WHAT THE TASK ASKS:
Please print nothing but the lines from the one containing "removed | blue" to the final line below, exactly, and no pictures.

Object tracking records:
- Opening Delimiter -

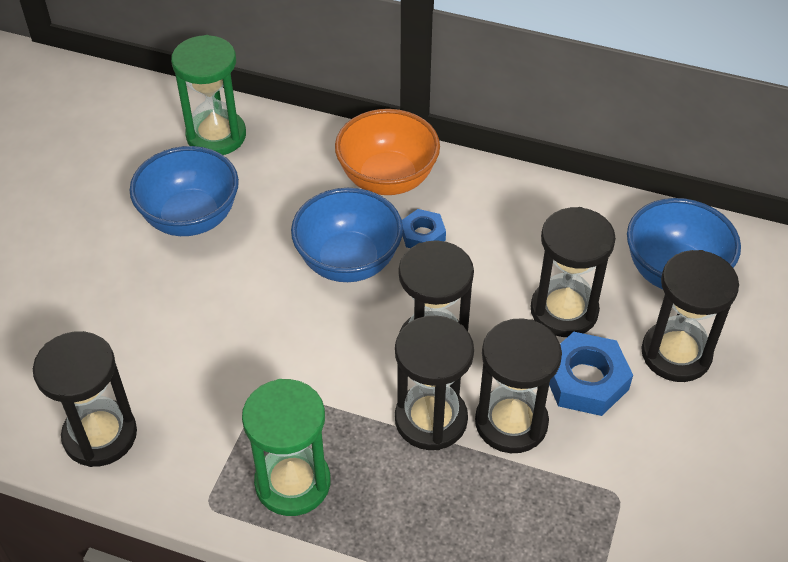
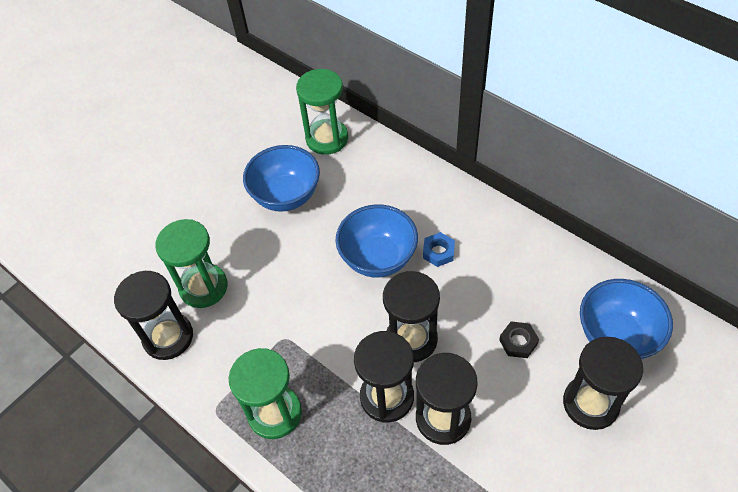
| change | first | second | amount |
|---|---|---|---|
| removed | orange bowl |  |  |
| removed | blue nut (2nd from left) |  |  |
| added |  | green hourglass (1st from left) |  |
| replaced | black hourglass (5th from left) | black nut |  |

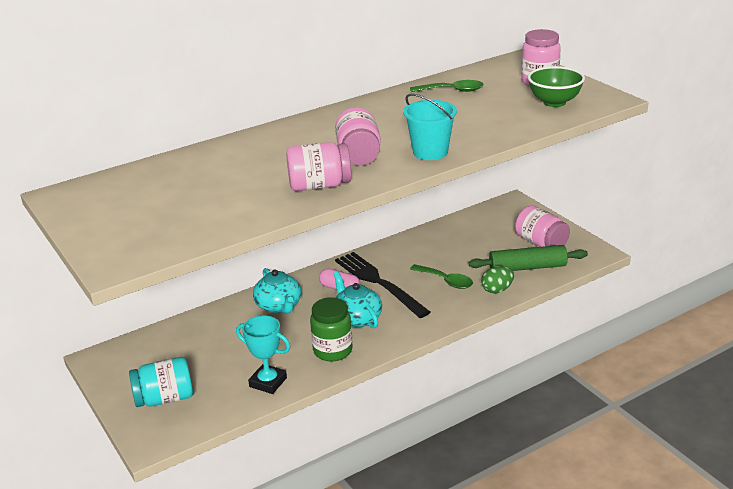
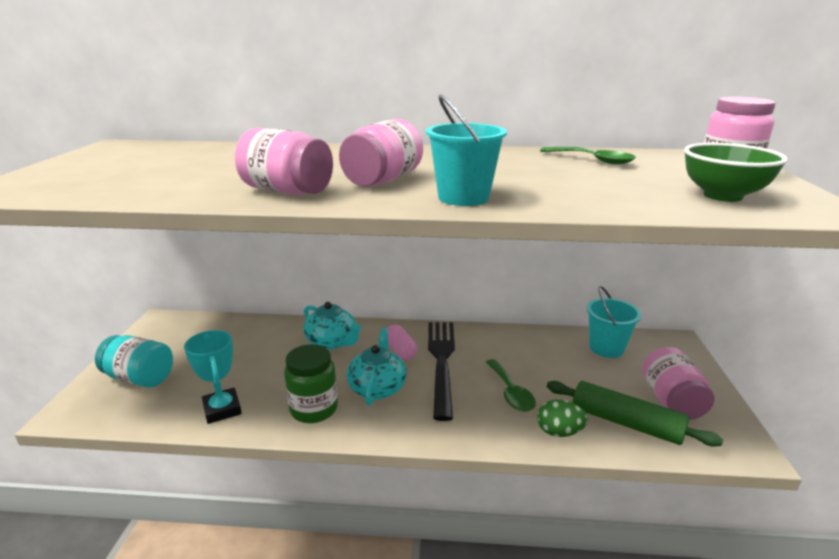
| change | first | second | amount |
|---|---|---|---|
| added |  | turquoise bucket (2nd from left) |  |
| turned | turquoise teapot (1st from left) |  | 60 degrees counterclockwise |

- Closing Delimiter -

ANSWER SECTION:
| removed | blue nut (2nd from left) |  |  |
| added |  | green hourglass (1st from left) |  |
| replaced | black hourglass (5th from left) | black nut |  |

| change | first | second | amount |
|---|---|---|---|
| added |  | turquoise bucket (2nd from left) |  |
| turned | turquoise teapot (1st from left) |  | 60 degrees counterclockwise |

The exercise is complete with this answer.